__Task brief__
Whenever a line below mentions the word "plus", that line should be copied.

——————

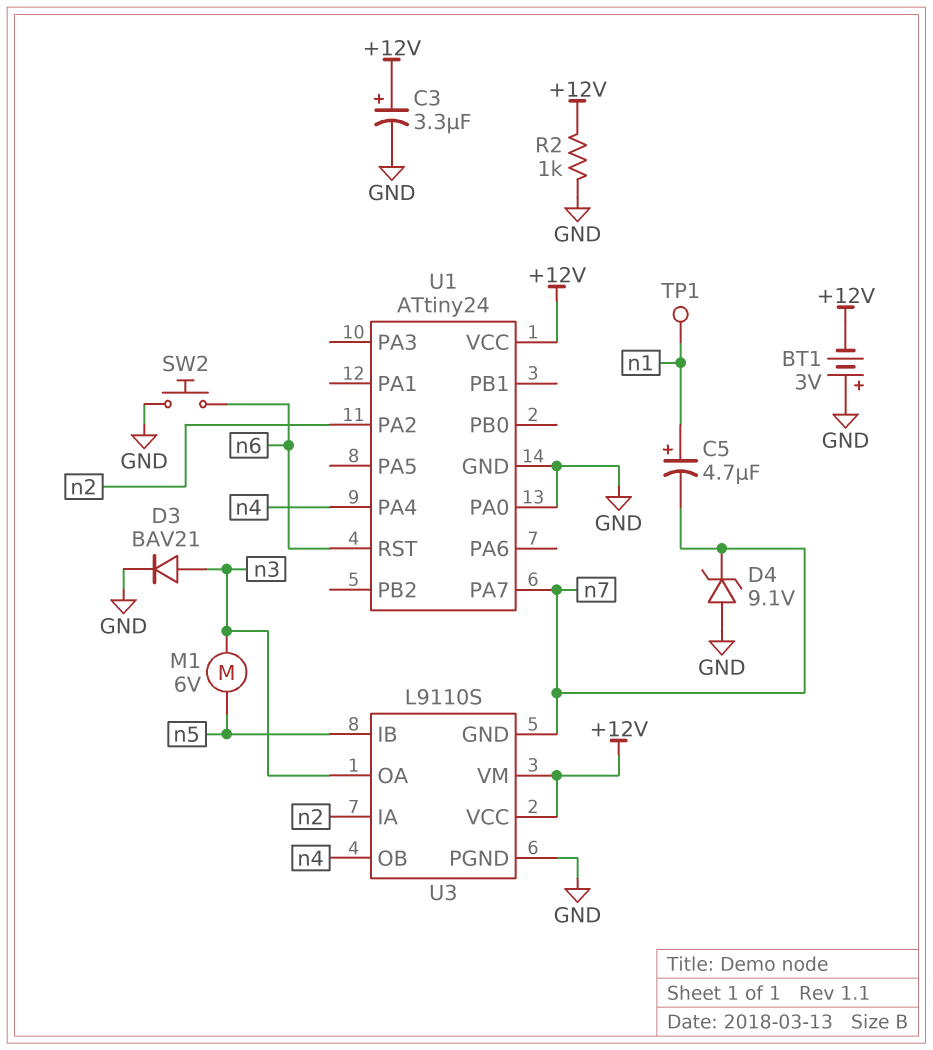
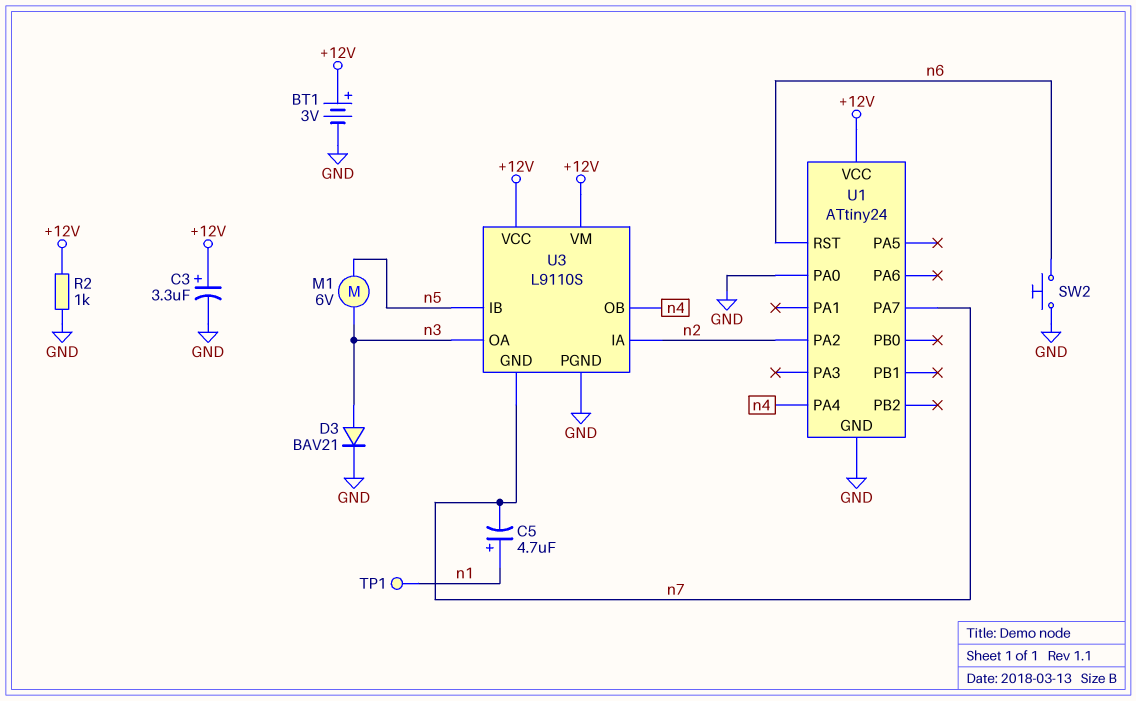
BT1: 3V (plus GND, minus +12V) -> 3V (plus +12V, minus GND)
D4: zener 9.1V (A GND, K n7) -> none

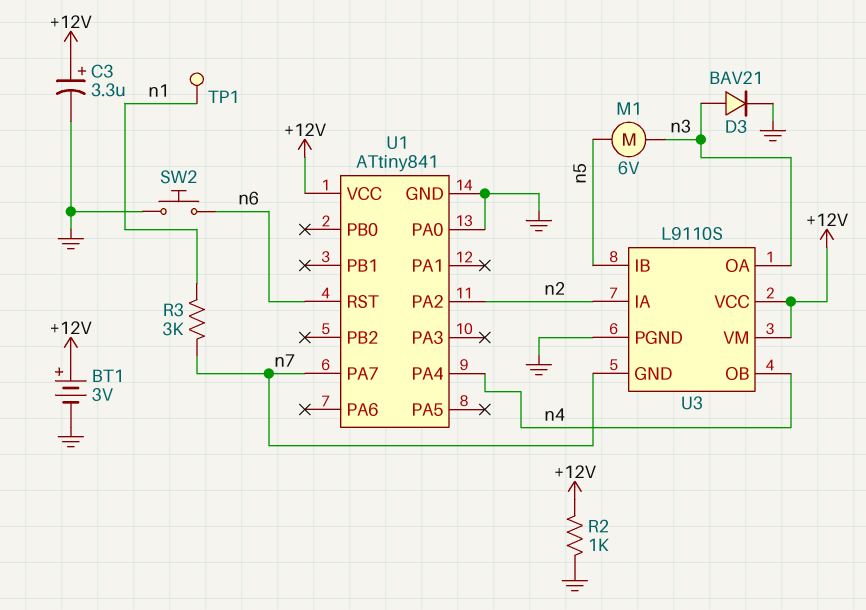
C5: 4.7uF (plus n1, minus n7) -> none
R3: none -> 3k (n1, n7)
U1: ATtiny24 -> ATtiny841

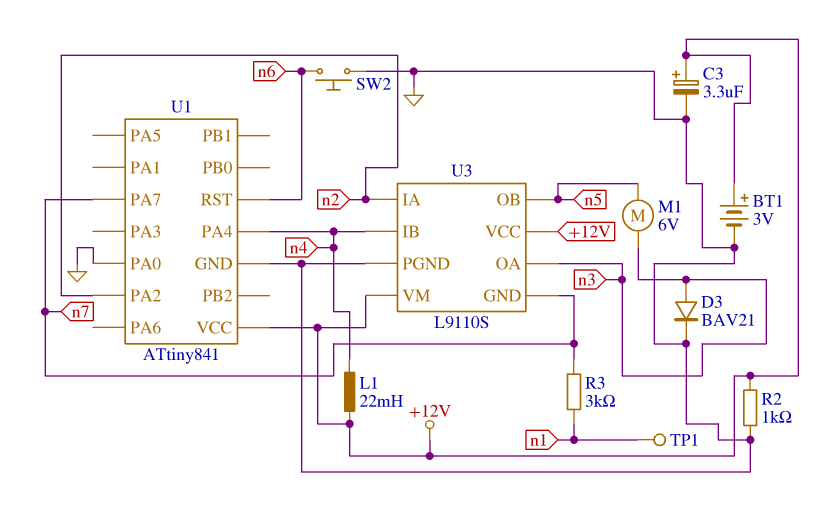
L1: none -> 22mH (+12V, n4)
U3 pin IB: n5 -> n4
U3 pin OB: n4 -> n5

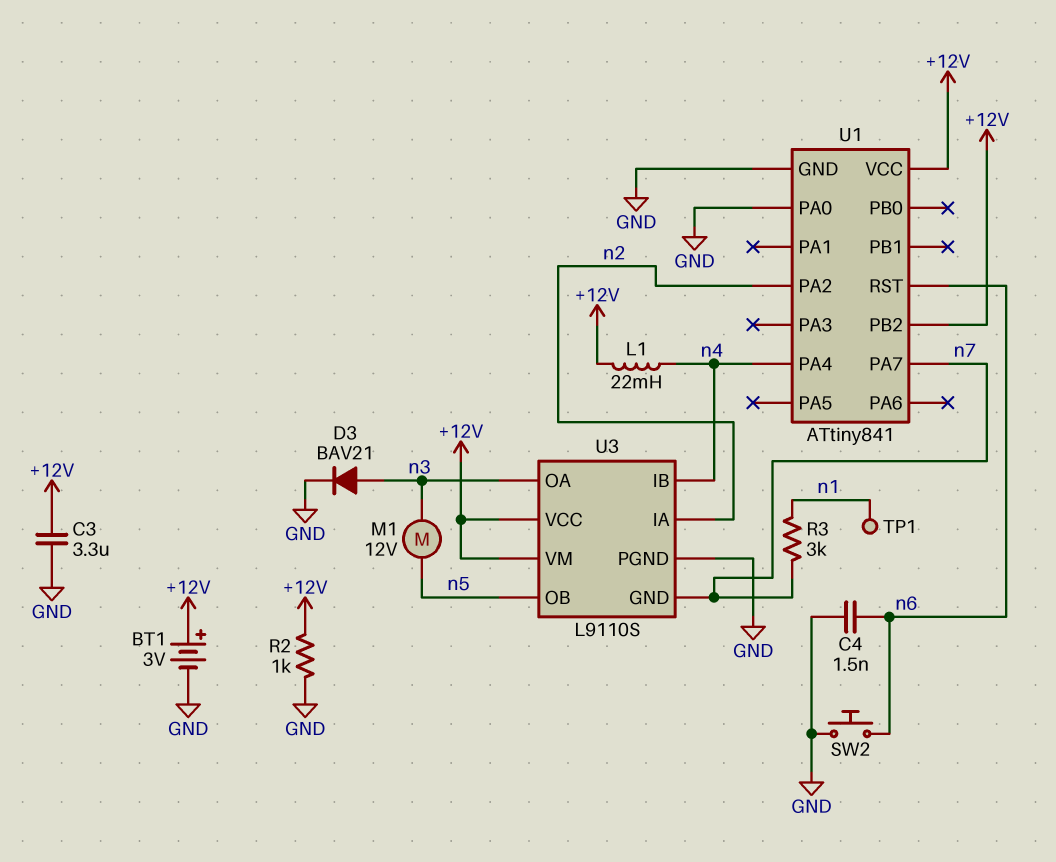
C3: 3.3uF (plus +12V, minus GND) -> 3.3uF (+12V, GND)
C4: none -> 1.5nF (GND, n6)
M1: motor 6V (n3, n5) -> motor 12V (n3, n5)
U1 pin PB2: none -> +12V

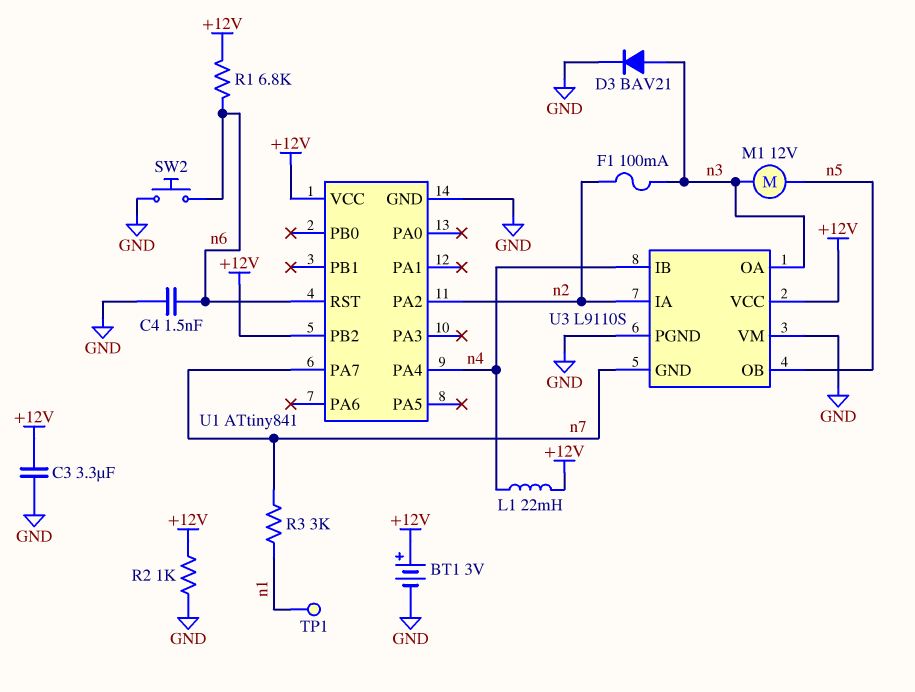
F1: none -> 100mA (n2, n3)
R1: none -> 6.8k (+12V, n6)
U1 pin PA0: GND -> none
U3 pin VM: +12V -> GND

——————

__Exercise answer__
BT1: 3V (plus GND, minus +12V) -> 3V (plus +12V, minus GND)
C5: 4.7uF (plus n1, minus n7) -> none
C3: 3.3uF (plus +12V, minus GND) -> 3.3uF (+12V, GND)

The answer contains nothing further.